Work task: Write out, character for character, the line containing "(80, 245) = (793, 328): yellow" and all lines after it up to the end of the listing.

The records:
*-*-*
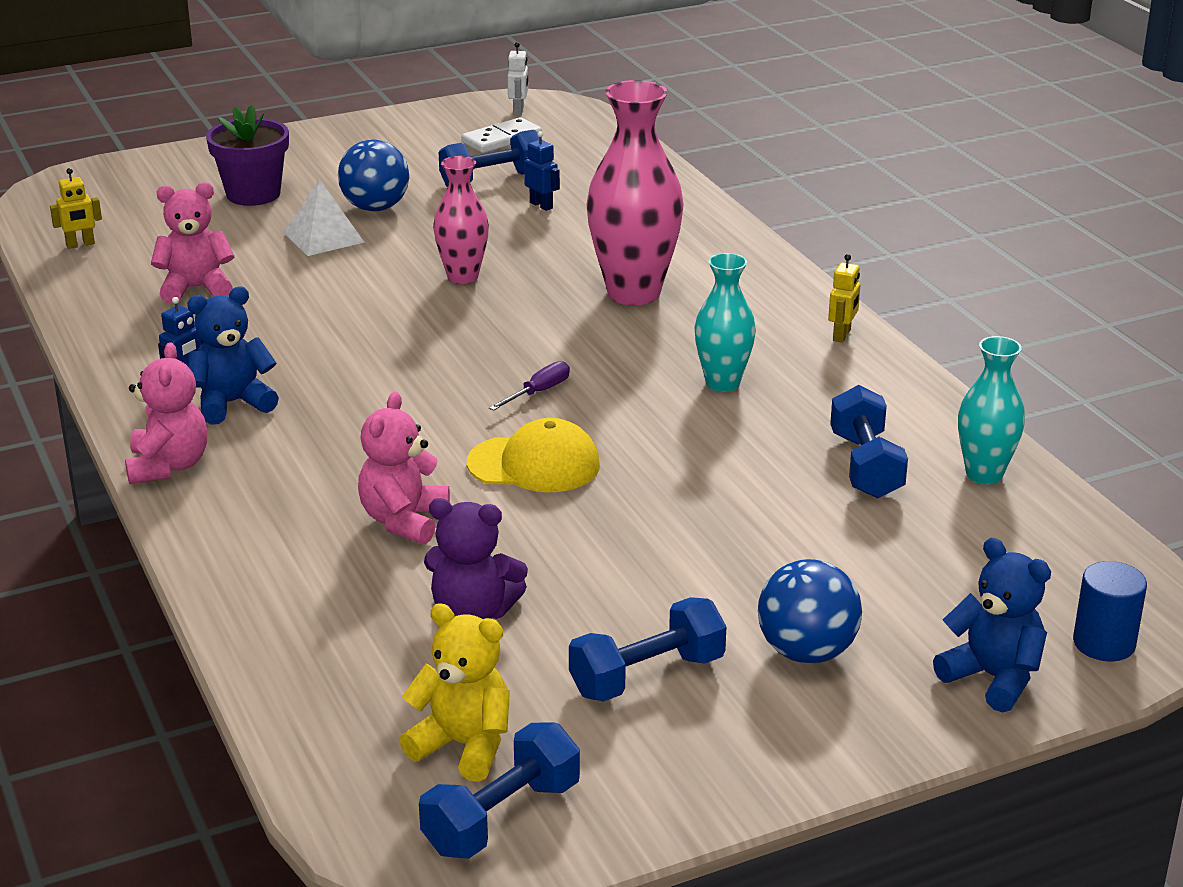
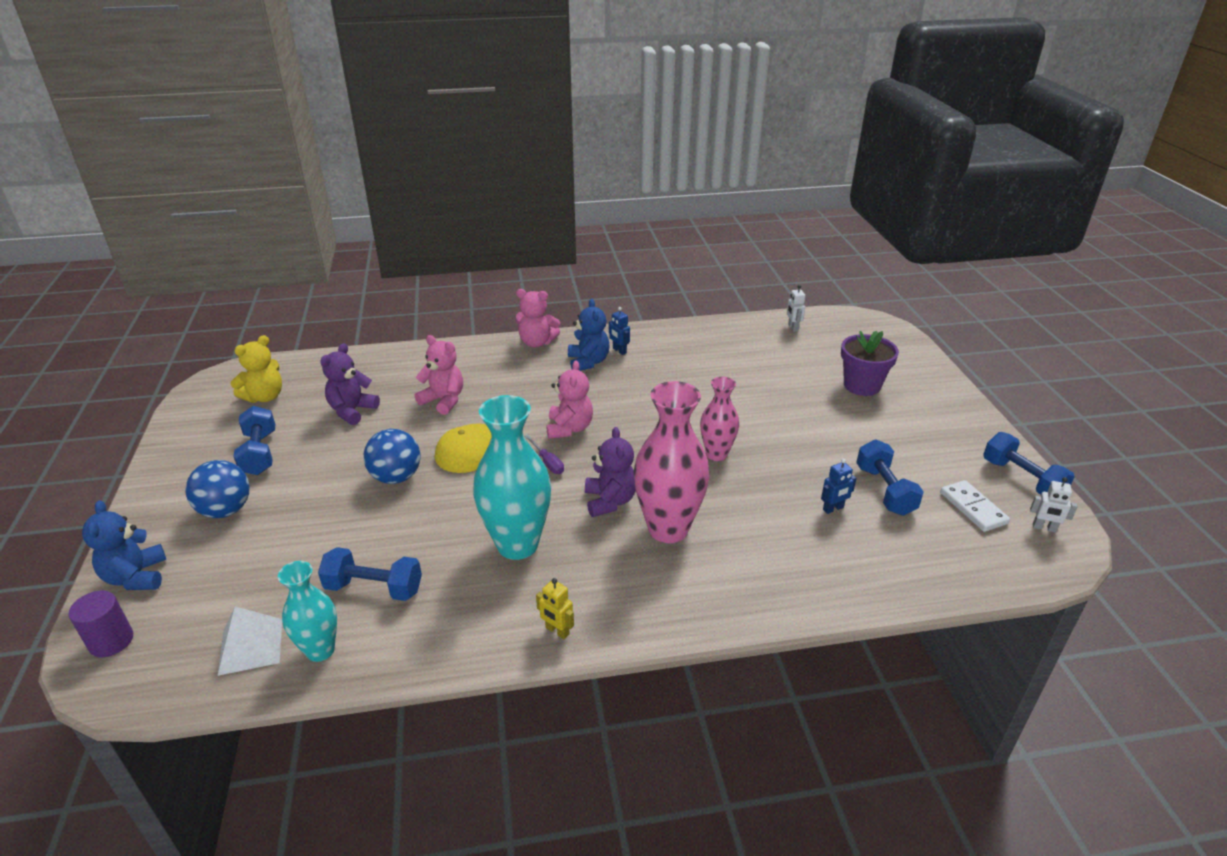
camera: 105 degrees right, 5 degrees up
(80, 245) = (793, 328): yellow robot -> white robot
(196, 288) = (727, 359): pink teddy bear -> pink teddy bear (569, 428)
(323, 237) = (790, 406): white pyramid -> white pyramid (251, 646)
(375, 208) = (835, 431): blue ball -> blue ball (396, 477)
(501, 817) = (213, 400): blue dumbbell -> blue dumbbell (1022, 479)
(601, 335) = (610, 501): none -> purple teddy bear
(722, 383) = (517, 545): turquoise vase -> turquoise vase, size x1.70
(993, 678) = (136, 577): blue teddy bear -> blue teddy bear turned 105 degrees clockwise
(1104, 643) = (111, 641): blue cylinder -> purple cylinder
*-*-*
Expected answer:
(80, 245) = (793, 328): yellow robot -> white robot
(196, 288) = (727, 359): pink teddy bear -> pink teddy bear (569, 428)
(323, 237) = (790, 406): white pyramid -> white pyramid (251, 646)
(375, 208) = (835, 431): blue ball -> blue ball (396, 477)
(501, 817) = (213, 400): blue dumbbell -> blue dumbbell (1022, 479)
(601, 335) = (610, 501): none -> purple teddy bear
(722, 383) = (517, 545): turquoise vase -> turquoise vase, size x1.70
(993, 678) = (136, 577): blue teddy bear -> blue teddy bear turned 105 degrees clockwise
(1104, 643) = (111, 641): blue cylinder -> purple cylinder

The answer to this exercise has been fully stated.